__Problem__. Your output should consist solely of the lines from the one holding "lime slope C2:D4 level 1 top C -> none" to the end of the records below, inclusive, reproduced exactly and free of pictures.

__Supplied records__.
######
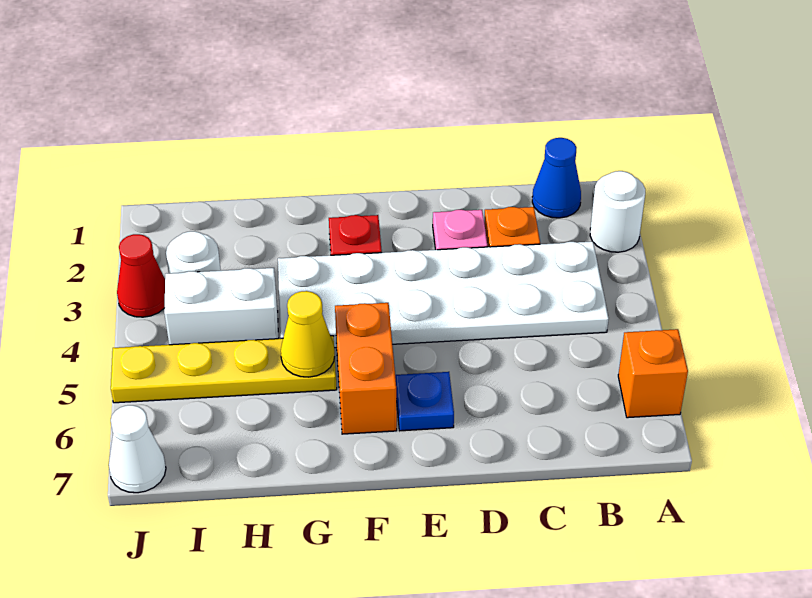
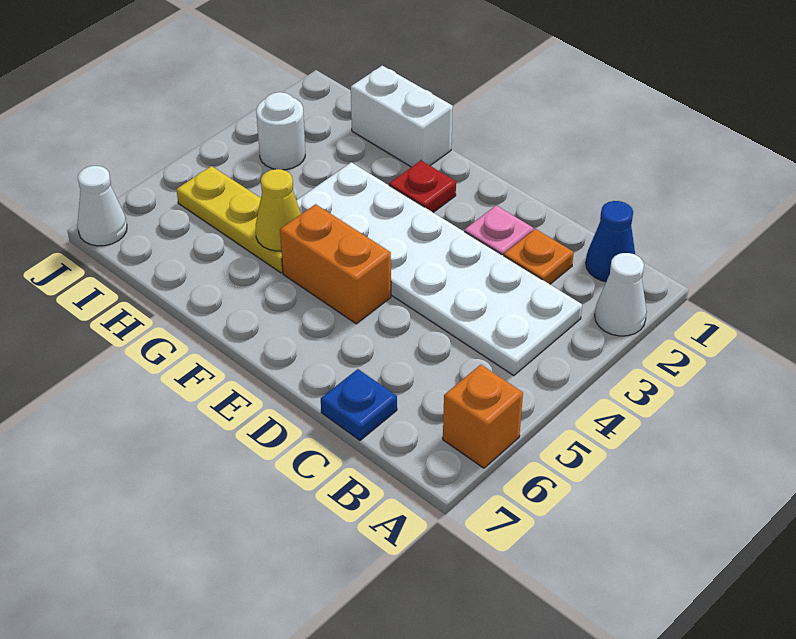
white round brick A2 level 1 -> white cone A2 level 1
blue plate E6 level 1 -> blue plate C7 level 1
orange brick F5:F6 level 1 -> orange brick E5:F5 level 1
yellow plate G5:J5 level 1 -> yellow plate G5:I5 level 1
white brick H4:I4 level 1 -> white brick G1:H1 level 1
red cone J3 level 1 -> none

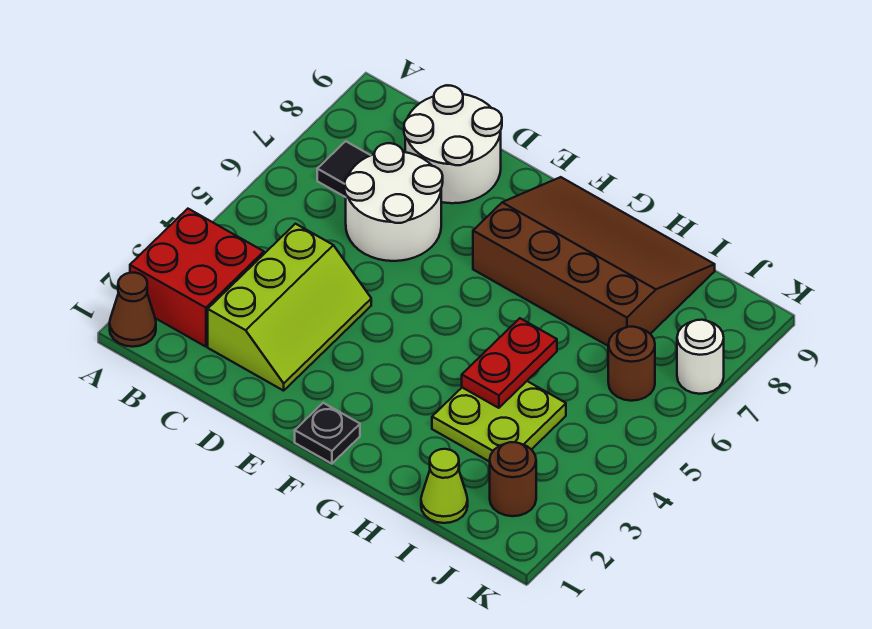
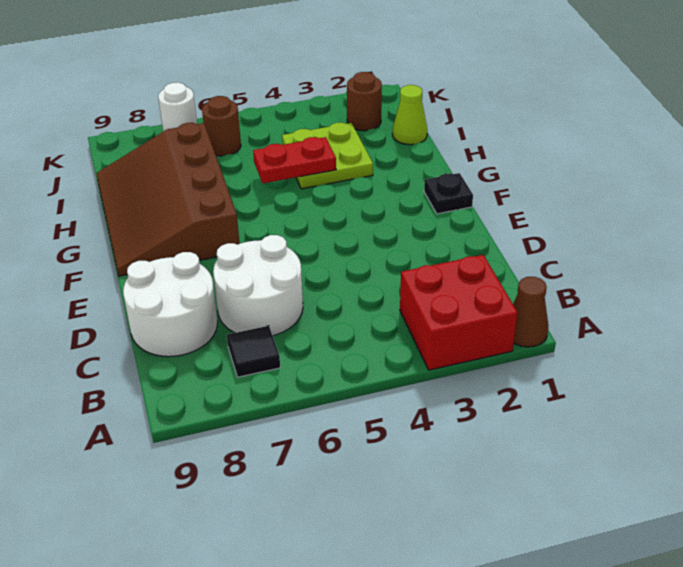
lime slope C2:D4 level 1 top C -> none

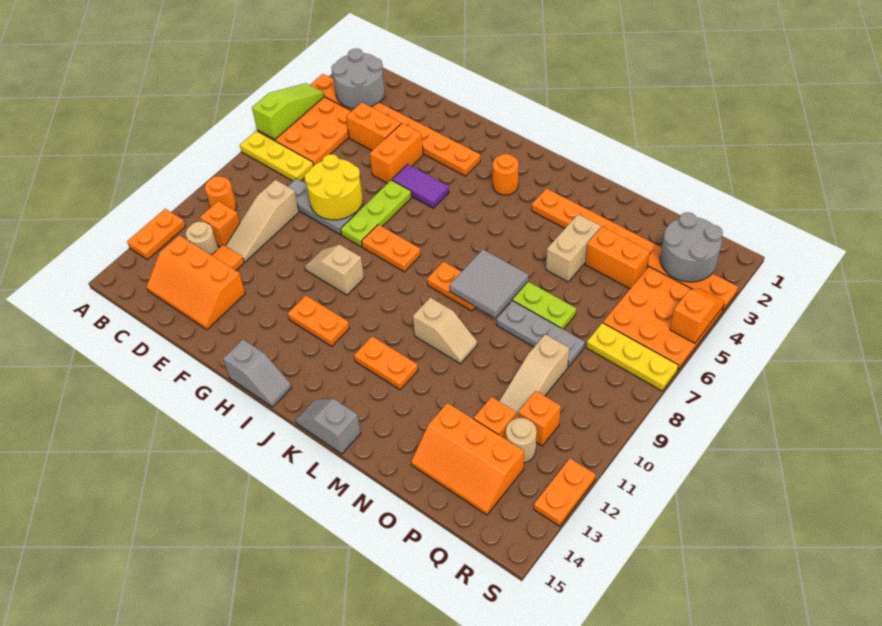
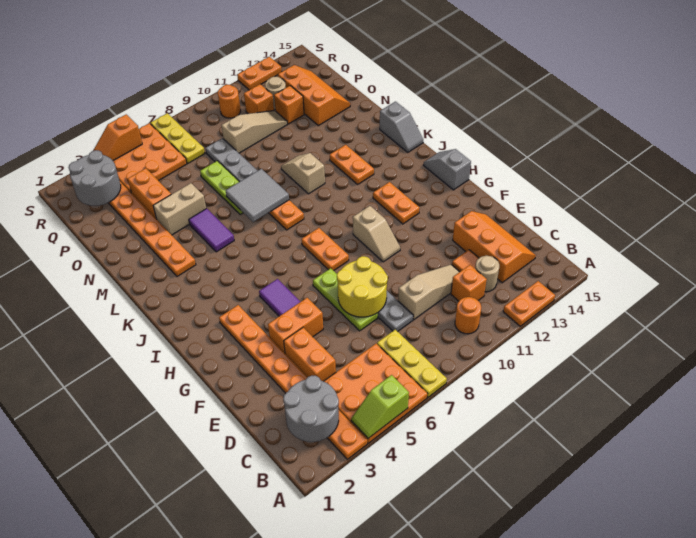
lime slope A4:A6 level 2 top 6 -> lime slope A4:A5 level 2 top 5
lime plate G6:G8 level 1 -> lime plate E7:G7 level 1
orange round brick J3 level 1 -> orange round brick R10 level 1
none -> purple tile L5:M5 level 1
######
__Response__.
lime slope C2:D4 level 1 top C -> none

lime slope A4:A6 level 2 top 6 -> lime slope A4:A5 level 2 top 5
lime plate G6:G8 level 1 -> lime plate E7:G7 level 1
orange round brick J3 level 1 -> orange round brick R10 level 1
none -> purple tile L5:M5 level 1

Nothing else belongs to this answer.